DIRECTIONS FOR THIS TASK:
Restate the data below word for word. Leave the images out.

★ ★ ★

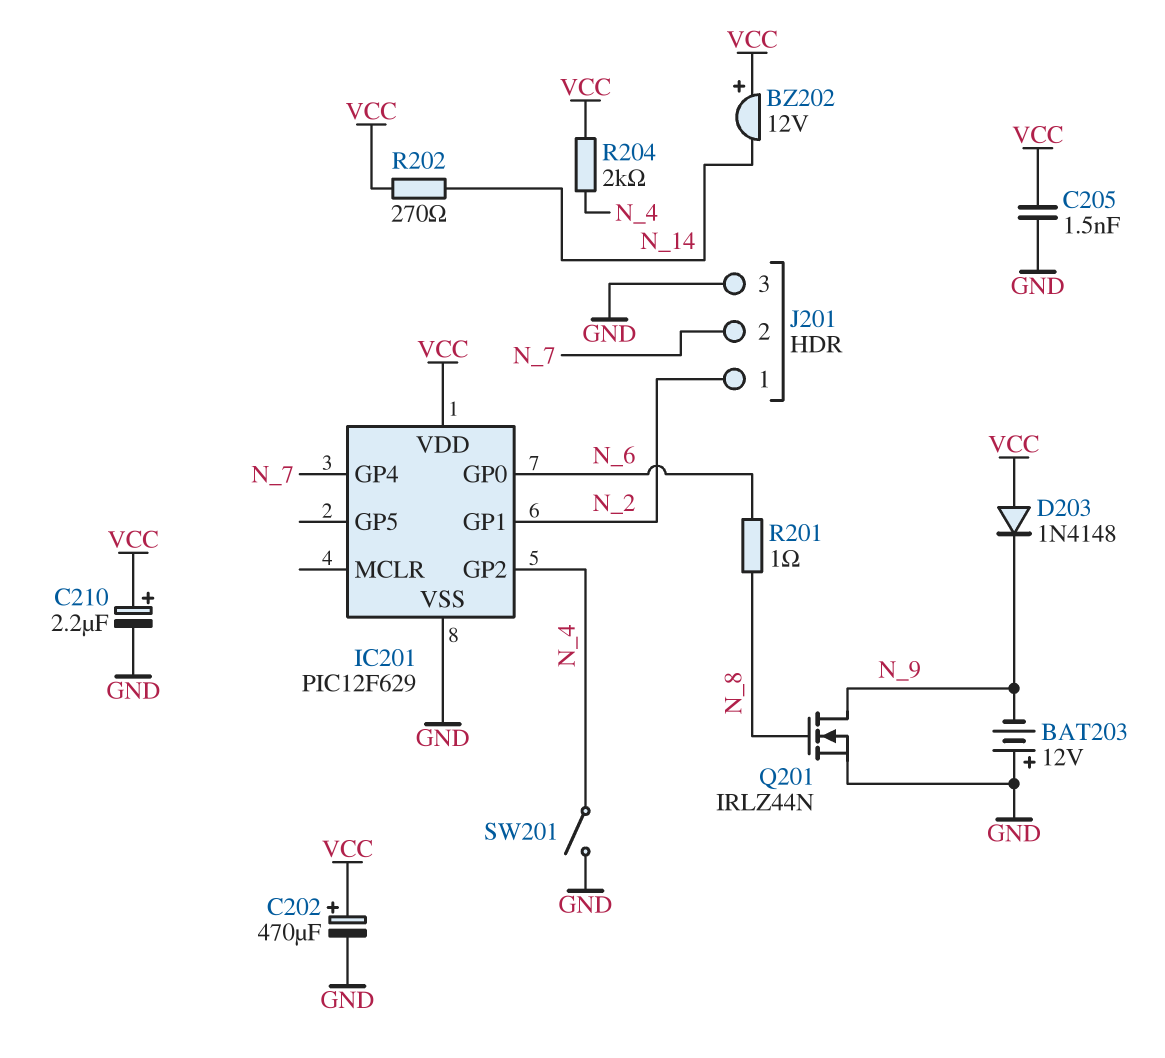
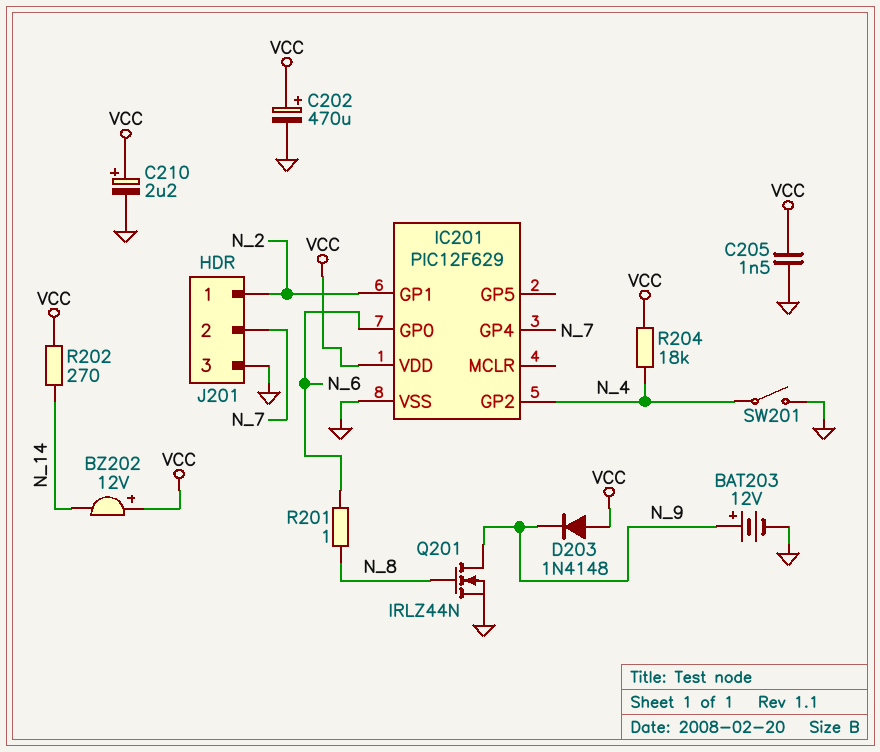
BAT203: 12V (plus GND, minus N_9) -> 12V (plus N_9, minus GND)
R204: 2k (N_4, VCC) -> 18k (N_4, VCC)

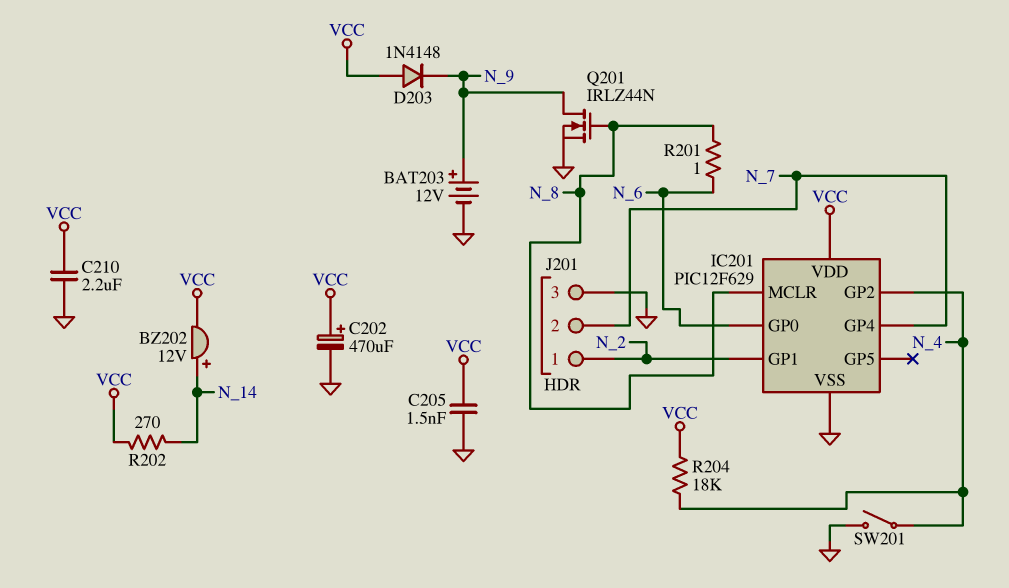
BZ202: buzzer 12V (plus VCC, minus N_14) -> buzzer 12V (plus N_14, minus VCC)
C210: 2.2uF (plus VCC, minus GND) -> 2.2uF (GND, VCC)
IC201 pin MCLR: none -> N_8

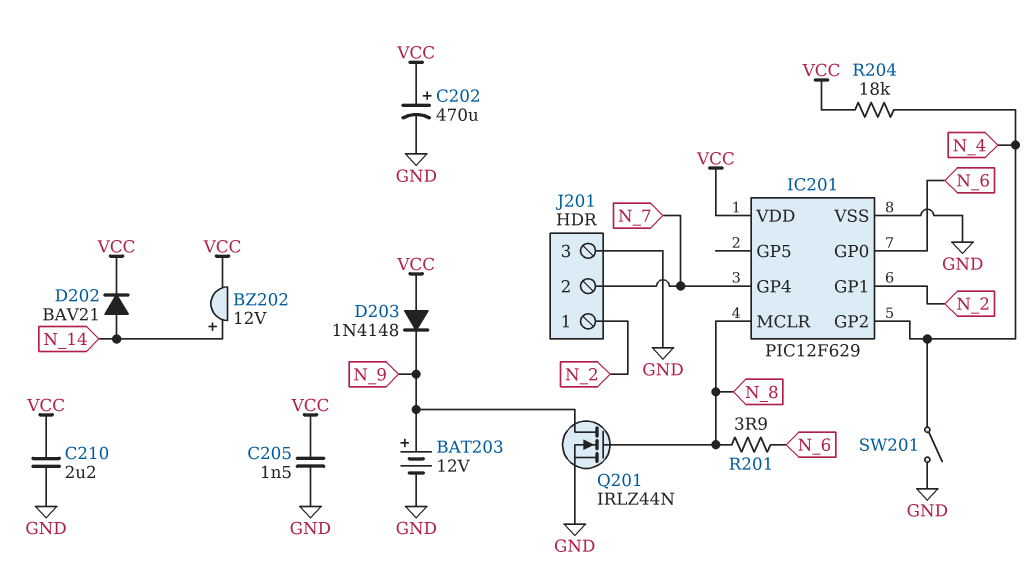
D202: none -> diode BAV21 (A N_14, K VCC)
R201: 1 (N_6, N_8) -> 3.9 (N_6, N_8)
R202: 270 (N_14, VCC) -> none

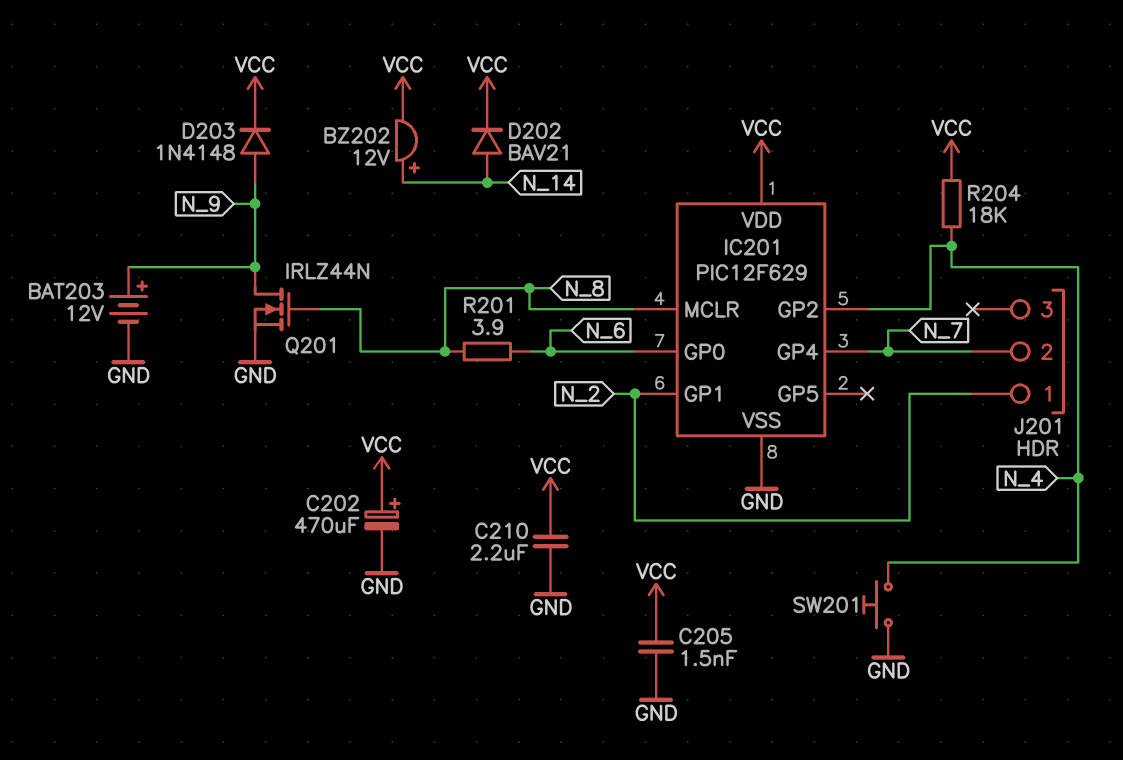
D203: diode 1N4148 (A VCC, K N_9) -> diode 1N4148 (A N_9, K VCC)
J201 pin 3: GND -> none
SW201: switch (GND, N_4) -> button (GND, N_4)

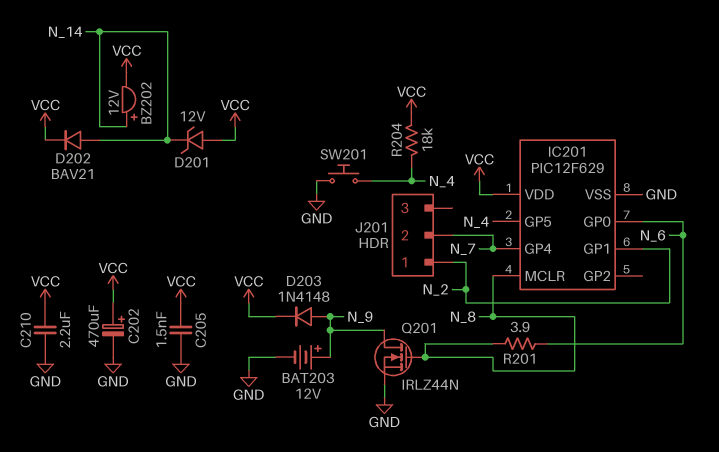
D201: none -> zener 12V (A VCC, K N_14)
IC201 pin GP2: N_4 -> none
IC201 pin GP5: none -> N_4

★ ★ ★

SOLUTION TO THIS TASK:
BAT203: 12V (plus GND, minus N_9) -> 12V (plus N_9, minus GND)
R204: 2k (N_4, VCC) -> 18k (N_4, VCC)

BZ202: buzzer 12V (plus VCC, minus N_14) -> buzzer 12V (plus N_14, minus VCC)
C210: 2.2uF (plus VCC, minus GND) -> 2.2uF (GND, VCC)
IC201 pin MCLR: none -> N_8

D202: none -> diode BAV21 (A N_14, K VCC)
R201: 1 (N_6, N_8) -> 3.9 (N_6, N_8)
R202: 270 (N_14, VCC) -> none

D203: diode 1N4148 (A VCC, K N_9) -> diode 1N4148 (A N_9, K VCC)
J201 pin 3: GND -> none
SW201: switch (GND, N_4) -> button (GND, N_4)

D201: none -> zener 12V (A VCC, K N_14)
IC201 pin GP2: N_4 -> none
IC201 pin GP5: none -> N_4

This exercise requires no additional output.